### What to work on
For the entries that follow, retype exactly the lines from the one containing "(366, 179) = (325, 87): brown" to the one containing "camera: 10 degrees left, 5 degrees up", inclusive, and only those. Images stay out of the copy.

### Extracted entries
────────────────

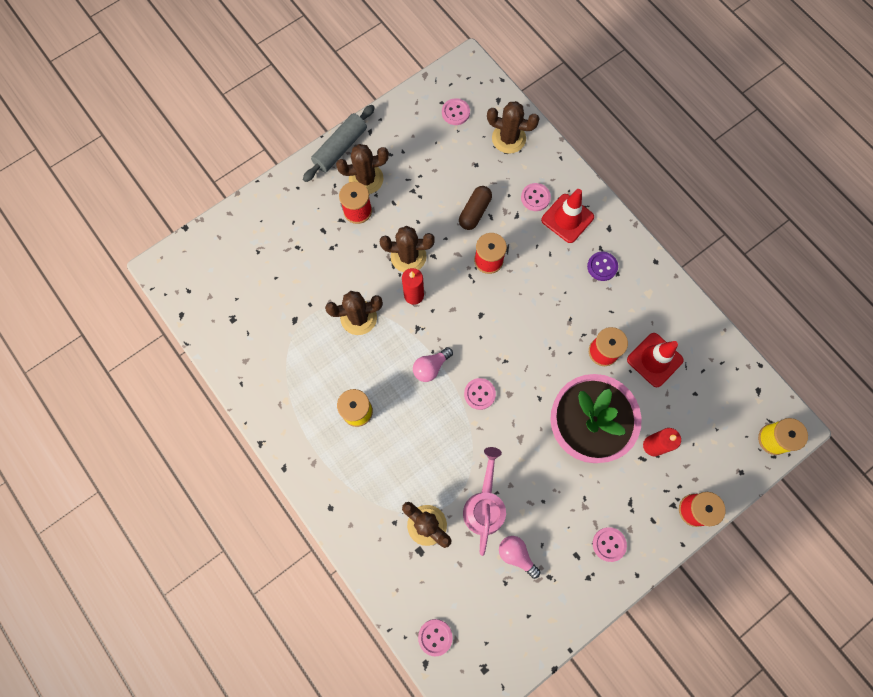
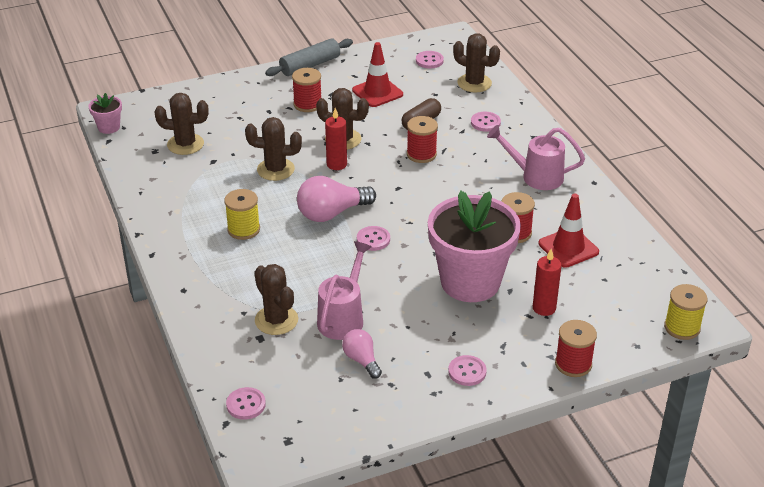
camera: 15 degrees right, 35 degrees down
(174, 294) = (109, 127): none -> pink flower pot
(366, 179) = (325, 87): brown cactus -> brown cactus (185, 144)
(431, 367) = (331, 213): pink light bulb -> pink light bulb, size x1.69
(567, 218) = (512, 140): red traffic cone -> red traffic cone (377, 92)
(602, 266) = (536, 176): purple button -> pink watering can

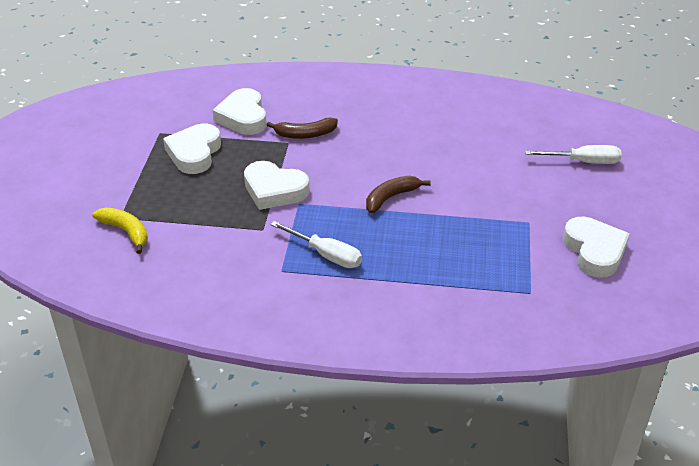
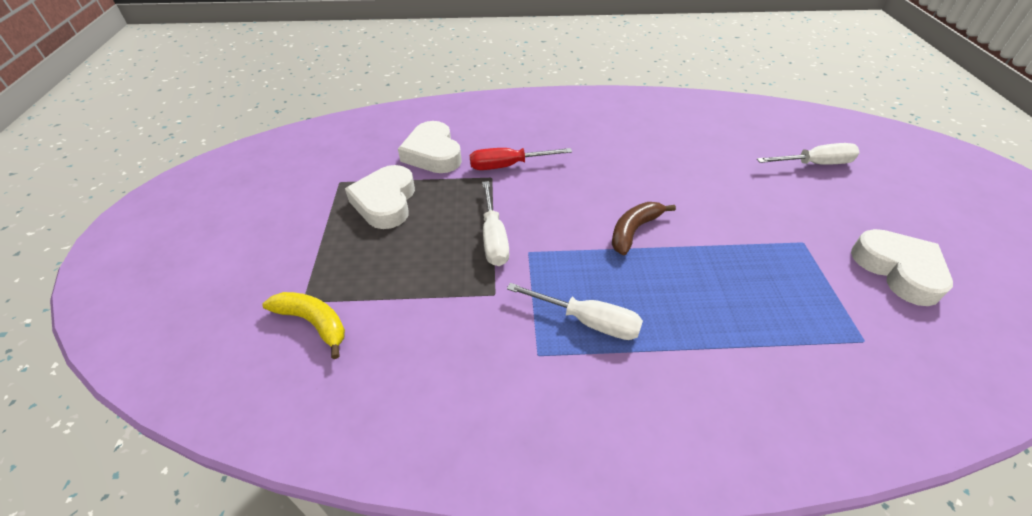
camera: 10 degrees left, 5 degrees up
(274, 190) = (493, 238): white heart -> white screwdriver
(305, 134) = (508, 166): brown banana -> red screwdriver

────────────────

### Solution to this task
(366, 179) = (325, 87): brown cactus -> brown cactus (185, 144)
(431, 367) = (331, 213): pink light bulb -> pink light bulb, size x1.69
(567, 218) = (512, 140): red traffic cone -> red traffic cone (377, 92)
(602, 266) = (536, 176): purple button -> pink watering can

camera: 10 degrees left, 5 degrees up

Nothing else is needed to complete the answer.